[DATA EXCERPTS]

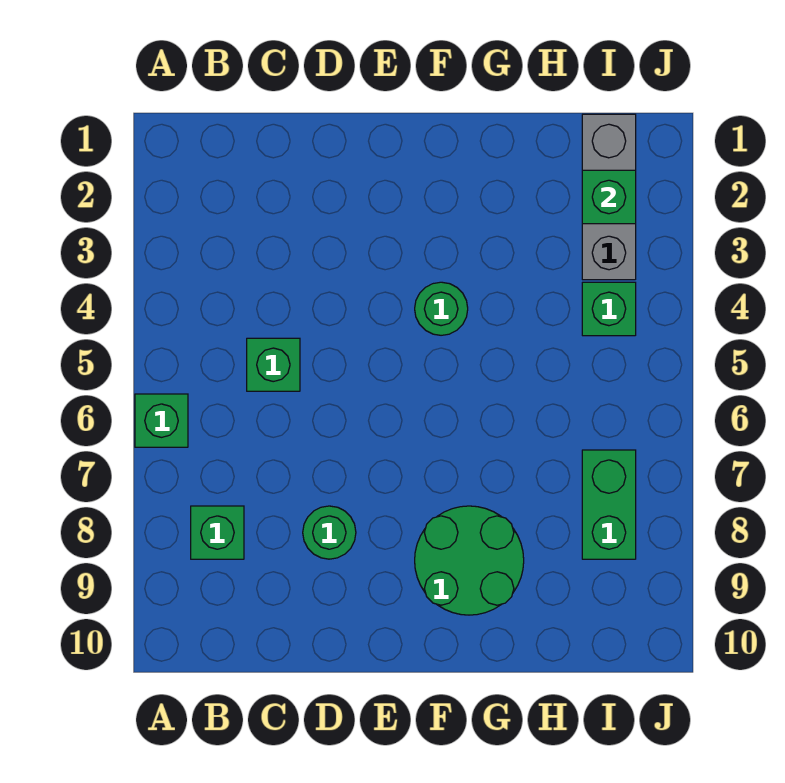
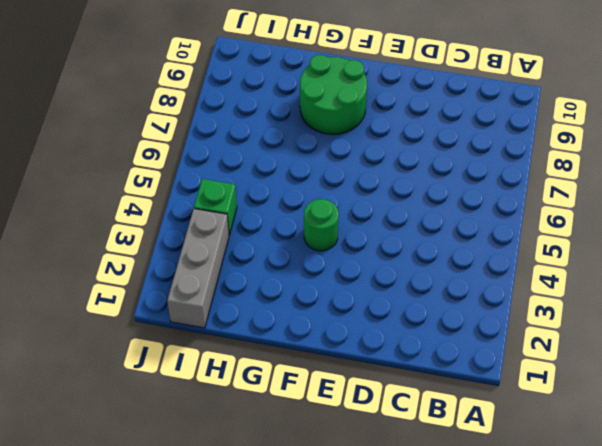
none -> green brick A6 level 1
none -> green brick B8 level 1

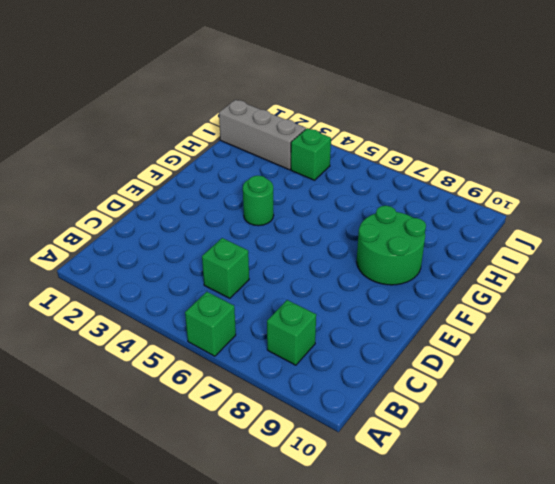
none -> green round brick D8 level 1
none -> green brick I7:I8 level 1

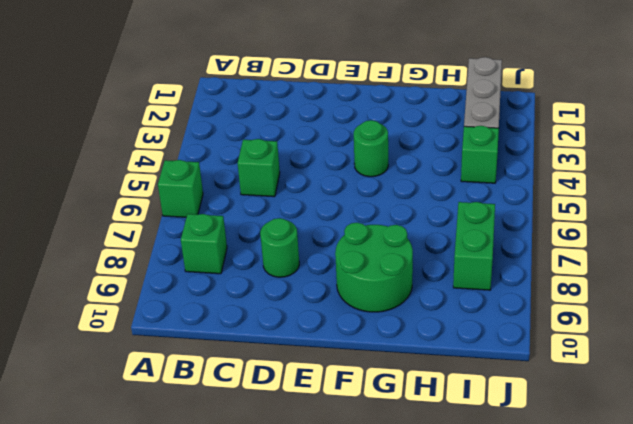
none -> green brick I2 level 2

[/DATA EXCERPTS]

▶ _WHAT IS NEEDED_
The entries must be written out again unchanged. Images are to be left out.

▶ _ANSWER TO THE EXERCISE_
none -> green brick A6 level 1
none -> green brick B8 level 1

none -> green round brick D8 level 1
none -> green brick I7:I8 level 1

none -> green brick I2 level 2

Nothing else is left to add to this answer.